Activity —
The records beneath should be printed exactly, and the pictures are to be left out.

+++ The input

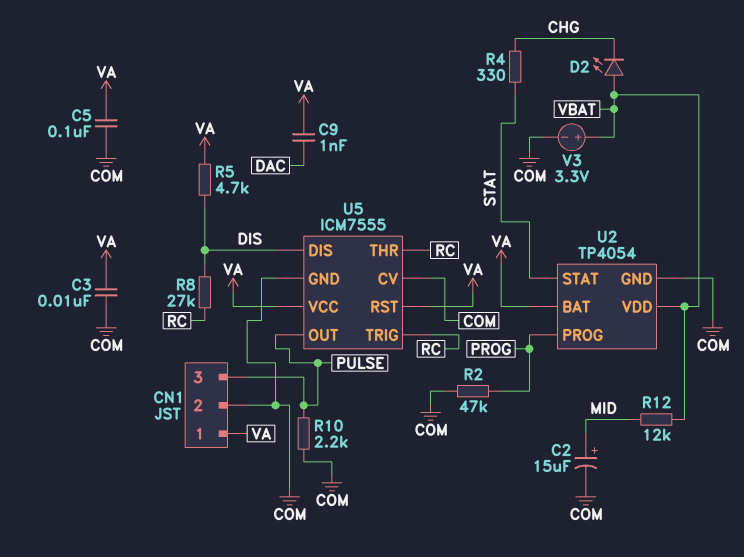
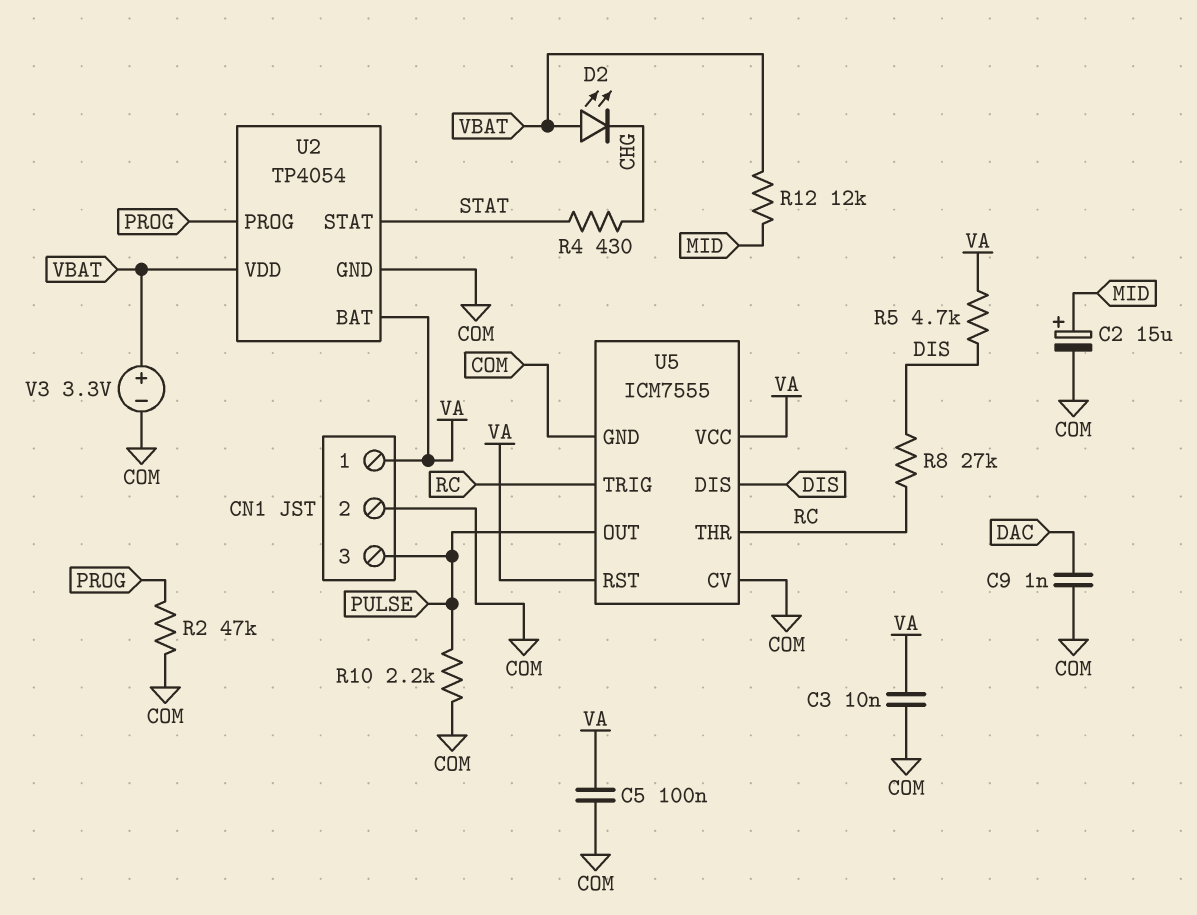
C9: 1nF (DAC, VA) -> 1nF (COM, DAC)
R4: 330 (CHG, STAT) -> 430 (CHG, STAT)

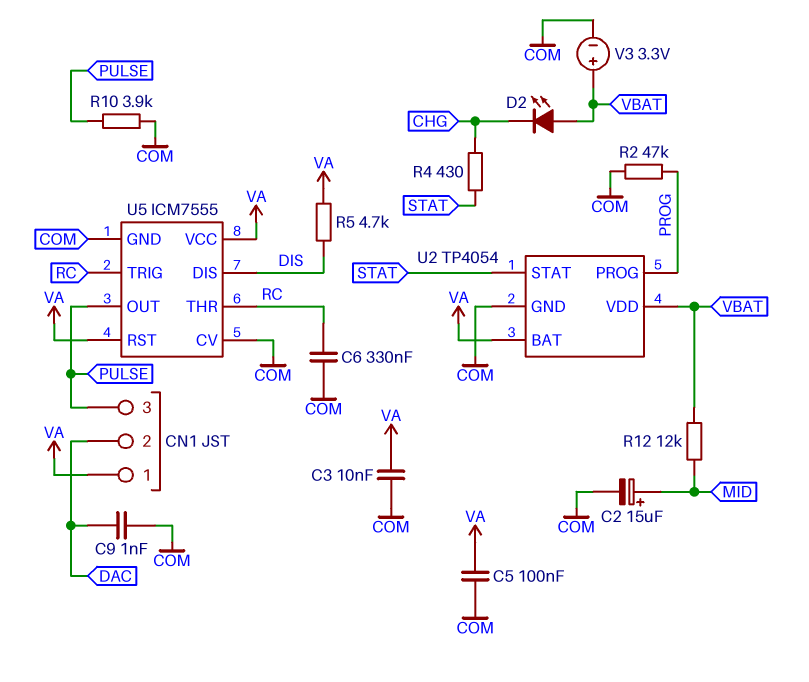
C6: none -> 330nF (COM, RC)
CN1 pin 2: COM -> DAC
R8: 27k (DIS, RC) -> none
R10: 2.2k (COM, PULSE) -> 3.9k (COM, PULSE)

++++++

Response —
C9: 1nF (DAC, VA) -> 1nF (COM, DAC)
R4: 330 (CHG, STAT) -> 430 (CHG, STAT)

C6: none -> 330nF (COM, RC)
CN1 pin 2: COM -> DAC
R8: 27k (DIS, RC) -> none
R10: 2.2k (COM, PULSE) -> 3.9k (COM, PULSE)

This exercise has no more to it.